▶ [WHAT IS NEEDED]
Would you reproduce, without any alteration, the lines from the opening line of the entries through the line that has "U102: buffer 74LS07" in it?

▶ [SUPPLIED ENTRIES]

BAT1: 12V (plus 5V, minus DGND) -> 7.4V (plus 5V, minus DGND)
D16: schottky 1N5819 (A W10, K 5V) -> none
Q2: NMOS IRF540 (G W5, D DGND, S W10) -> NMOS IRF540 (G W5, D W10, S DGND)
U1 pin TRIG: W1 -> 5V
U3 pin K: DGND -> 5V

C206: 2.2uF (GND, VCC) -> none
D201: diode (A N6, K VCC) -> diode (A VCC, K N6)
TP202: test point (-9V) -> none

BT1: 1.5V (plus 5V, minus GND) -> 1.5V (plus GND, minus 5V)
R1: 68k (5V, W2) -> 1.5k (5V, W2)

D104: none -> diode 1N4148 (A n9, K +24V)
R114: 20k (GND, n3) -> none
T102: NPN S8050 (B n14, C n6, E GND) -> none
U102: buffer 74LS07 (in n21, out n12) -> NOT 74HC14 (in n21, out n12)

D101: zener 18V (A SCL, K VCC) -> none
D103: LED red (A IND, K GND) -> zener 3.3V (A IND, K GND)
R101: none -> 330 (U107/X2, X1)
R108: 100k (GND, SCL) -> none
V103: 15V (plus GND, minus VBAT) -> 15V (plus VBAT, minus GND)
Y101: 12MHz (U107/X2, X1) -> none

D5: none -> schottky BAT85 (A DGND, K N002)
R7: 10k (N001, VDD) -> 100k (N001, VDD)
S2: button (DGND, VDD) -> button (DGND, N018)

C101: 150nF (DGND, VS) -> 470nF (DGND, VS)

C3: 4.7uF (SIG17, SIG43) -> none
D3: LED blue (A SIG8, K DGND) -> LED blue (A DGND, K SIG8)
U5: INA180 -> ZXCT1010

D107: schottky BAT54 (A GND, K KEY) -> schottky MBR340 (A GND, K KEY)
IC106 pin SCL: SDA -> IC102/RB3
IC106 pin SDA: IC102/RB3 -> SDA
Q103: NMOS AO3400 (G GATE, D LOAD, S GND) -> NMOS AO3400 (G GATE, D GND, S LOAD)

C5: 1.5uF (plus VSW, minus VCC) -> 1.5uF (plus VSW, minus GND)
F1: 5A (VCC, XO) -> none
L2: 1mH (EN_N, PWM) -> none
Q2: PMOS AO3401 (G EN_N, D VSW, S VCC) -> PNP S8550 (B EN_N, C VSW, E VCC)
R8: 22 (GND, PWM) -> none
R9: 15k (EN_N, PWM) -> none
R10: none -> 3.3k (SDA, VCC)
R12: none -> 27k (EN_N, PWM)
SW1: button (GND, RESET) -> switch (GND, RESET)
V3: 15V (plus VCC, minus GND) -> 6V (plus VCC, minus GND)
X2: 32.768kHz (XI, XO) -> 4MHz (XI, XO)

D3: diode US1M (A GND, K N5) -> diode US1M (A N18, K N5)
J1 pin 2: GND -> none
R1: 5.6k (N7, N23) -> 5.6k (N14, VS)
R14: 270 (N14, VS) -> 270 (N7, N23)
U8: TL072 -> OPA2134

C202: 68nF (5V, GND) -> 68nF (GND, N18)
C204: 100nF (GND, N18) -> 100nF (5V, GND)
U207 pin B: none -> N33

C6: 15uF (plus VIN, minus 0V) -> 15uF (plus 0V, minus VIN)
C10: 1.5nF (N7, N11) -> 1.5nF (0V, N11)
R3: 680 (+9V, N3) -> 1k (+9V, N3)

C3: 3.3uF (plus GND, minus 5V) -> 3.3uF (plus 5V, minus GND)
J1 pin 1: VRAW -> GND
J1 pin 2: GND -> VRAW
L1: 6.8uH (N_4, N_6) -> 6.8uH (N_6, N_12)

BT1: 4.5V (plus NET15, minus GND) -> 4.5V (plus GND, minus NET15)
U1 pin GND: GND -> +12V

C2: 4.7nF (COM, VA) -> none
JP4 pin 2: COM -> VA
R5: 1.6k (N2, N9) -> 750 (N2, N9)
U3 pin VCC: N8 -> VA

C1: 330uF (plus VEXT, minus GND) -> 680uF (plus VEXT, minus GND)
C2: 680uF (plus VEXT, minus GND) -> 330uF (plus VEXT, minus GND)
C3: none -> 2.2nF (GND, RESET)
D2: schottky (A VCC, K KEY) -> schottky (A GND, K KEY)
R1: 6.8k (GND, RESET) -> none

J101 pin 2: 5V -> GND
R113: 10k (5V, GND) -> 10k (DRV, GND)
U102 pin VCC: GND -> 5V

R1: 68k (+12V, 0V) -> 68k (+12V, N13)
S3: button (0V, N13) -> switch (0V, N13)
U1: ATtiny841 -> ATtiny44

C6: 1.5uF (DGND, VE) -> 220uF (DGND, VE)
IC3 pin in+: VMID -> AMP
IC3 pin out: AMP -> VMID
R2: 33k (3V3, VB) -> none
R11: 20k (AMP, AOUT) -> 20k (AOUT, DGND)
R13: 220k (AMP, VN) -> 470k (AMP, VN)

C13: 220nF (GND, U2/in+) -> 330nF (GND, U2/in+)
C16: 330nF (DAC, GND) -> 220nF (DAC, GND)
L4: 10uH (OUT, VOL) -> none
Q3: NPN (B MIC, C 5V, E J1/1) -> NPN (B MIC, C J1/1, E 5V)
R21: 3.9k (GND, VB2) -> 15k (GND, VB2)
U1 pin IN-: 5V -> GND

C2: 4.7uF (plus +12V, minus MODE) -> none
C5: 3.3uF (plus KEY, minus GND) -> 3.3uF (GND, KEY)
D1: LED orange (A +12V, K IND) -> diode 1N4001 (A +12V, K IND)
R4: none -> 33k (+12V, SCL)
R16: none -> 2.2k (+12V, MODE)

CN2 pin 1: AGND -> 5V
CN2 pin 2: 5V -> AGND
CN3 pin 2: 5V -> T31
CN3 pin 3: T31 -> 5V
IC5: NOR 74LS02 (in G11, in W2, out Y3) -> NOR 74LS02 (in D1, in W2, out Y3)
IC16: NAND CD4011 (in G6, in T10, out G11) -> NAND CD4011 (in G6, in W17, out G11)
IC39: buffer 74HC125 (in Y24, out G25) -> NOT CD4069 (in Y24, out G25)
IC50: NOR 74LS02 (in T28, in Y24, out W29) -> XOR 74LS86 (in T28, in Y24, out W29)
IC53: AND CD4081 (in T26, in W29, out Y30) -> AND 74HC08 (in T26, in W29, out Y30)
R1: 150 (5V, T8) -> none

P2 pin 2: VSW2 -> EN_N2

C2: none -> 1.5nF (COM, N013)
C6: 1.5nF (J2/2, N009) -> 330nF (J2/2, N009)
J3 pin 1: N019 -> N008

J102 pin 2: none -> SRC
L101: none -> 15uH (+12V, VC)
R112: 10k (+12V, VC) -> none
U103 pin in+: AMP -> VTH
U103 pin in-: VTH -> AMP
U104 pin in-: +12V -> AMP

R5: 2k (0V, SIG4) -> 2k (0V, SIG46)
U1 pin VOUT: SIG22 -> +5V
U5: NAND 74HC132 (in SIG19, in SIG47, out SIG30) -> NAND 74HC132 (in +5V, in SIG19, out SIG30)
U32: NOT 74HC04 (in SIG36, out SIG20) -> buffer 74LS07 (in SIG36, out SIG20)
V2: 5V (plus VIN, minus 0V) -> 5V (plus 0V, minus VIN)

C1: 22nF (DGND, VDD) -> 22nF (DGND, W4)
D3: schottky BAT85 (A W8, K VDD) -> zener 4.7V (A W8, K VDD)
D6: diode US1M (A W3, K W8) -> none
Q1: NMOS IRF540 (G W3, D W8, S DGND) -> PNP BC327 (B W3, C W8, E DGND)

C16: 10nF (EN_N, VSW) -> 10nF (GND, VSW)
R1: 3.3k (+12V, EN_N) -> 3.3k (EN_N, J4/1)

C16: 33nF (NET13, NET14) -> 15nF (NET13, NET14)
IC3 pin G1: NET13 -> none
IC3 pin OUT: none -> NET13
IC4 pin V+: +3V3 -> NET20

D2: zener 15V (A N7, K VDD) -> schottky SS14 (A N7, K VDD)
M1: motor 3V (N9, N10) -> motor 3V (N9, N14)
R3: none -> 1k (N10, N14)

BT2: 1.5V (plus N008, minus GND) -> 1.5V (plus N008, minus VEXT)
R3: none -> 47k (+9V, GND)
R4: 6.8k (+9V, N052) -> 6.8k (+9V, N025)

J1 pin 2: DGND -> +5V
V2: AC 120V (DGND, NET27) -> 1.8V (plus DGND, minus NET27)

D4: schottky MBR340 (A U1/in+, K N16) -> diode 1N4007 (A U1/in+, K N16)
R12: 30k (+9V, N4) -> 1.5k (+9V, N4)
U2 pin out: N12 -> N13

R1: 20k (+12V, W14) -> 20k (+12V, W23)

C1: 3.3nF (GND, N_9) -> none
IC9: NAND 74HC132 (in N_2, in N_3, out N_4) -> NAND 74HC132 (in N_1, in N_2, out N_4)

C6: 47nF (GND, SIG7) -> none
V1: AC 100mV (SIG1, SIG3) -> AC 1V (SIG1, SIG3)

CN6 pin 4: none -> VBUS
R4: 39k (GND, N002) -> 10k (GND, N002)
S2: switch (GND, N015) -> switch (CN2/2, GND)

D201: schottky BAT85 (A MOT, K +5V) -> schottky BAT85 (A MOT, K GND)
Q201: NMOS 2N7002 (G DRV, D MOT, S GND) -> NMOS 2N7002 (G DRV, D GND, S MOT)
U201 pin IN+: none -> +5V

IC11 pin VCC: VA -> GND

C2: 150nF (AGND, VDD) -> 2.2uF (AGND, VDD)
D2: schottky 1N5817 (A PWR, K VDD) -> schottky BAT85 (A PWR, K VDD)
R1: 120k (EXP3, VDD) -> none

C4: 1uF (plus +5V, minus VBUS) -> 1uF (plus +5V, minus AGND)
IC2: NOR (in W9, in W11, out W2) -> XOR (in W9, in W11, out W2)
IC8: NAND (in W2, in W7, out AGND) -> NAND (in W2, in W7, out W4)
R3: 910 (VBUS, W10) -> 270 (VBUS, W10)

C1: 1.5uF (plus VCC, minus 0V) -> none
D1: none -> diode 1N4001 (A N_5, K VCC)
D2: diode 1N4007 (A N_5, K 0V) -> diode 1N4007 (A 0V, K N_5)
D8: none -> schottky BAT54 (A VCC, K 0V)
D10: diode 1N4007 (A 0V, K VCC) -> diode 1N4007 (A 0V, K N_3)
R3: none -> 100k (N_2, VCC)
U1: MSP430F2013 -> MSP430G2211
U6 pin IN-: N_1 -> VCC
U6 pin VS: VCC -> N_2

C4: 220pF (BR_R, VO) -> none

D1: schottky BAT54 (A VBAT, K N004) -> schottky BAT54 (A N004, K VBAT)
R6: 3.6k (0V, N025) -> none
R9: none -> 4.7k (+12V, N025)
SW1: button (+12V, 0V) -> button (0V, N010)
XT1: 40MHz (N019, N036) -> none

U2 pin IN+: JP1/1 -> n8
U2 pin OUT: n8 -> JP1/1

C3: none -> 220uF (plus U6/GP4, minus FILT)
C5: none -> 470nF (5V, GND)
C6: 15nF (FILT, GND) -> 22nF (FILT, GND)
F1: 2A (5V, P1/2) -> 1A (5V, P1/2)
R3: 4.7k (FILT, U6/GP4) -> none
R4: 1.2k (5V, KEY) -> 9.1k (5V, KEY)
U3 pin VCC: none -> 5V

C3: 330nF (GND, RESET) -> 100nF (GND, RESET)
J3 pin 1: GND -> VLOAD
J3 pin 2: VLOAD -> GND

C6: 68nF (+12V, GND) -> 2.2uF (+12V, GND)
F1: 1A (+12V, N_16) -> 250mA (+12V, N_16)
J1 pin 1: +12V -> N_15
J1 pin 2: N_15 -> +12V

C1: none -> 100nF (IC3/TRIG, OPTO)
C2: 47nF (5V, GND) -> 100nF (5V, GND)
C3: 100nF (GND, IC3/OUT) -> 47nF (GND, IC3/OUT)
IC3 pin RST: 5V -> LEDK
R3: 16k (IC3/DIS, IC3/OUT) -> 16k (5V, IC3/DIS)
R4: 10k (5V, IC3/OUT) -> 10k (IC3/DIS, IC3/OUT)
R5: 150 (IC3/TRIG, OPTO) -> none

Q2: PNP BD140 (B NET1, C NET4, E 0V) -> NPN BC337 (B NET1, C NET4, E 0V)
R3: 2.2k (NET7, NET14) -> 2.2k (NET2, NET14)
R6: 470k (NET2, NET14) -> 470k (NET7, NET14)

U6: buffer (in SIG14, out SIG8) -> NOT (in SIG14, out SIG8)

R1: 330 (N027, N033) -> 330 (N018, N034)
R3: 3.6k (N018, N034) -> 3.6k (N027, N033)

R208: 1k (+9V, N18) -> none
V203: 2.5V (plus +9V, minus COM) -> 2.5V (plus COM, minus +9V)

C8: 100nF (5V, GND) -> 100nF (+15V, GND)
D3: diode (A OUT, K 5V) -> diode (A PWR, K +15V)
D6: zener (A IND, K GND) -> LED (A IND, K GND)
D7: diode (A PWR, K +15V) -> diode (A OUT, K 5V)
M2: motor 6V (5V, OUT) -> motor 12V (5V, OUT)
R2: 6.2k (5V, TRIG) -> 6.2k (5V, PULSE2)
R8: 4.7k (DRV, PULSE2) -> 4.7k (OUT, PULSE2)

▶ [WRITTEN RESPONSE]
BAT1: 12V (plus 5V, minus DGND) -> 7.4V (plus 5V, minus DGND)
D16: schottky 1N5819 (A W10, K 5V) -> none
Q2: NMOS IRF540 (G W5, D DGND, S W10) -> NMOS IRF540 (G W5, D W10, S DGND)
U1 pin TRIG: W1 -> 5V
U3 pin K: DGND -> 5V

C206: 2.2uF (GND, VCC) -> none
D201: diode (A N6, K VCC) -> diode (A VCC, K N6)
TP202: test point (-9V) -> none

BT1: 1.5V (plus 5V, minus GND) -> 1.5V (plus GND, minus 5V)
R1: 68k (5V, W2) -> 1.5k (5V, W2)

D104: none -> diode 1N4148 (A n9, K +24V)
R114: 20k (GND, n3) -> none
T102: NPN S8050 (B n14, C n6, E GND) -> none
U102: buffer 74LS07 (in n21, out n12) -> NOT 74HC14 (in n21, out n12)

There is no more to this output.